* To do
The exercise asks you to copy every line below in which "blue" appears.

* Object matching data
########
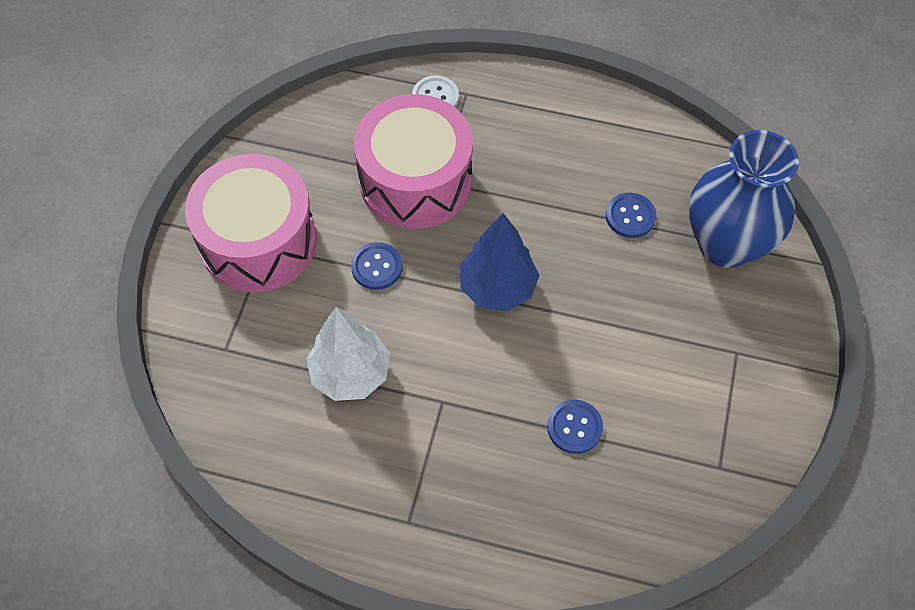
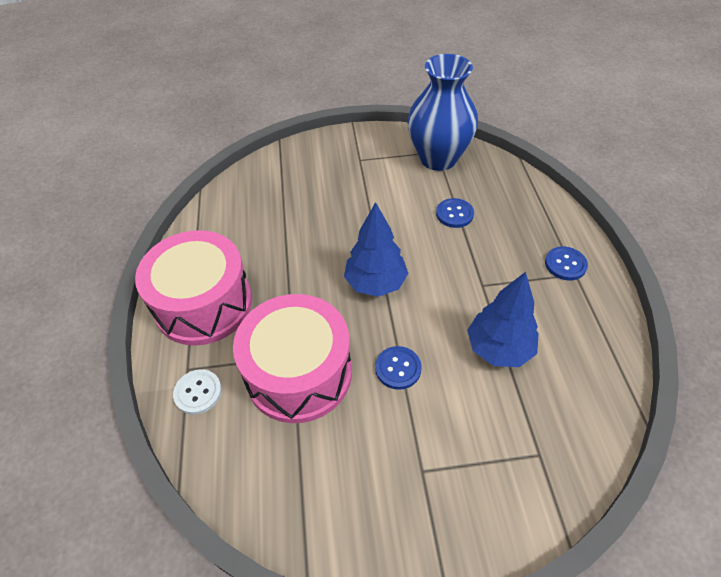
camera: 110 degrees left, 10 degrees down
(258, 241) = (420, 480): pink drum -> pink drum (204, 304)
(350, 373) = (499, 349): white tree -> blue tree
(630, 216) = (280, 228): blue button -> blue button (565, 264)
(725, 244) = (283, 179): blue vase -> blue vase (438, 158)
########
* Final answer
(350, 373) = (499, 349): white tree -> blue tree
(630, 216) = (280, 228): blue button -> blue button (565, 264)
(725, 244) = (283, 179): blue vase -> blue vase (438, 158)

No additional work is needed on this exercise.